Reproduce the entries below exactly, but only from the line containing "(674, 377) = (714, 450): none -> pink plate" to the line containing "(714, 306) = (788, 367): none -> grey plate", inclusive.

* _DATA LISTING_
____
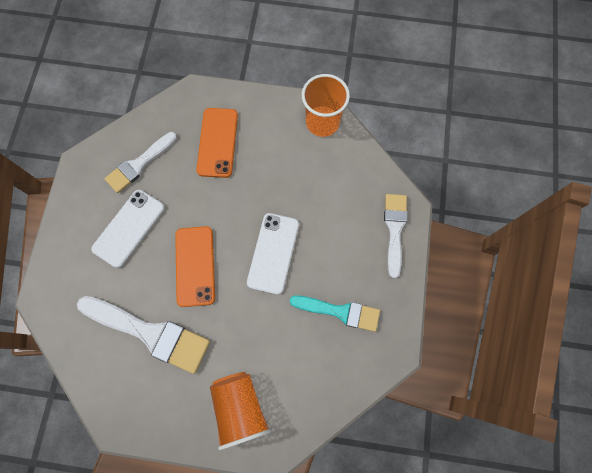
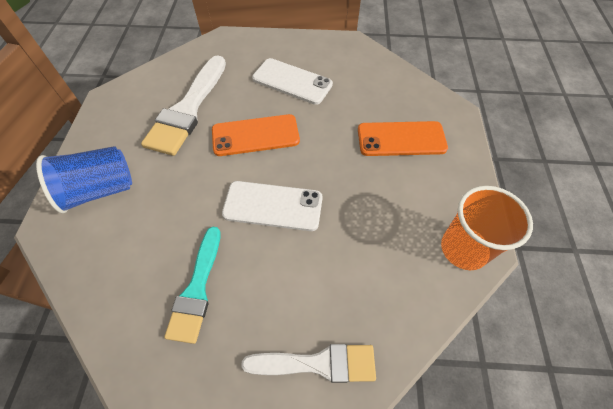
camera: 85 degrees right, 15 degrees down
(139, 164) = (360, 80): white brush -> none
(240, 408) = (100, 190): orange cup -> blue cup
____
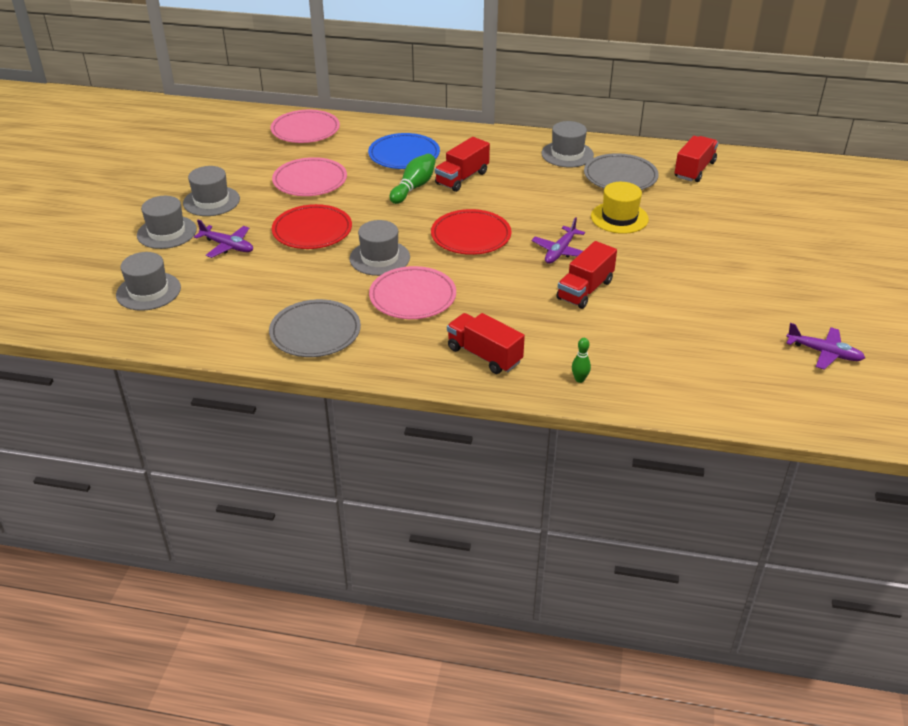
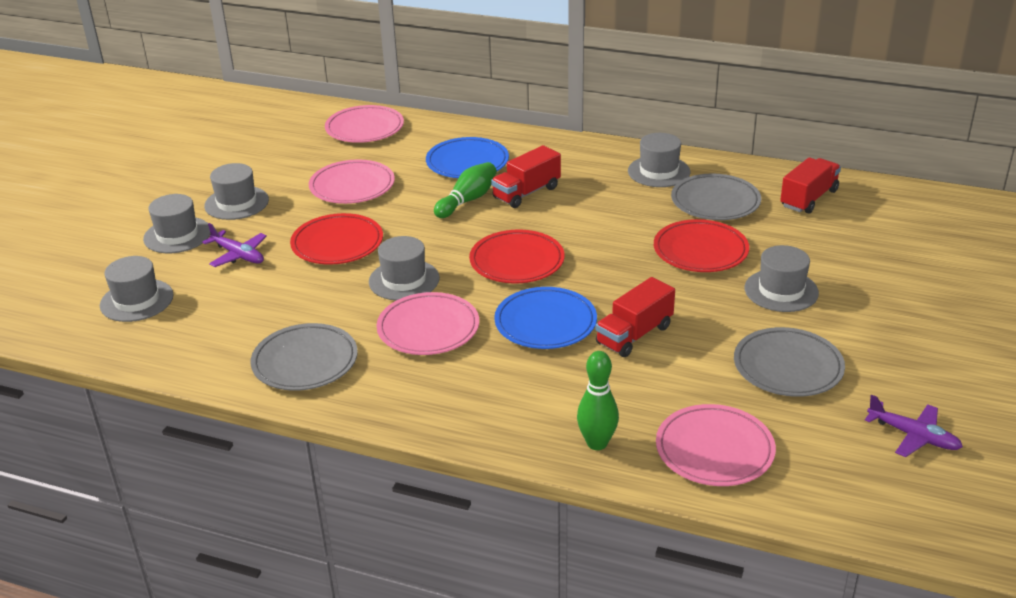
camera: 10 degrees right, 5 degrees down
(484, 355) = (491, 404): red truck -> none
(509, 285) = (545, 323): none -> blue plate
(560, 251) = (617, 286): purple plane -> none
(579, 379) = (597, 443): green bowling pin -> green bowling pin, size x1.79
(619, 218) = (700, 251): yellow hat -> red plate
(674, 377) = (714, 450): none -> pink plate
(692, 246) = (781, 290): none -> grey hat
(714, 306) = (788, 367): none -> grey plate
____
* _SOLUTION TO THIS TASK_
(674, 377) = (714, 450): none -> pink plate
(692, 246) = (781, 290): none -> grey hat
(714, 306) = (788, 367): none -> grey plate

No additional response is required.